◆ **Job**: Search the records for the string "hammer", and show each line where it appears.

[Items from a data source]
-*-*-

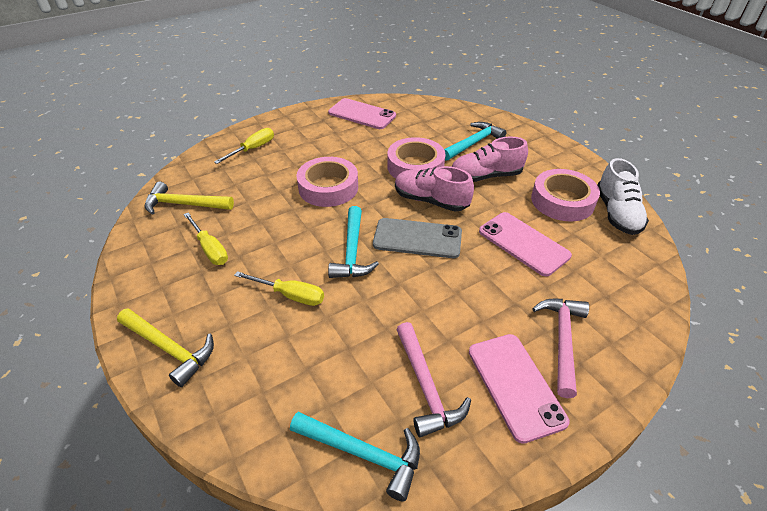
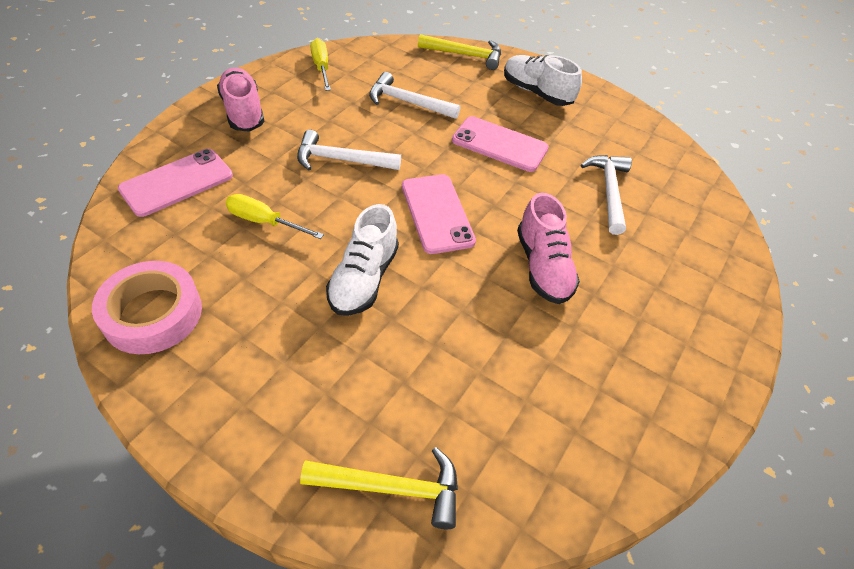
grey phone: [373,218,462,258] = 1 -> none = 0
pink hammer: [396,322,471,437] [532,299,589,398] = 2 -> none = 0
pink tape: [296,157,358,207] [387,137,446,178] [531,169,600,222] = 3 -> [92,261,202,354] = 1
turquoise hammer: [290,412,420,502] [328,206,379,278] [444,122,506,161] = 3 -> none = 0
white hammer: none = 0 -> [297,130,401,170] [369,72,460,119] [581,155,632,235] = 3
white shoe: [597,158,649,235] = 1 -> [326,204,399,316] [504,55,582,106] = 2
yellow screwdriver: [183,213,228,265] [214,128,274,164] [234,271,324,306] = 3 -> [225,194,324,239] [310,39,331,91] = 2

-*-*-

◆ **Answer for this exercise**:
pink hammer: [396,322,471,437] [532,299,589,398] = 2 -> none = 0
turquoise hammer: [290,412,420,502] [328,206,379,278] [444,122,506,161] = 3 -> none = 0
white hammer: none = 0 -> [297,130,401,170] [369,72,460,119] [581,155,632,235] = 3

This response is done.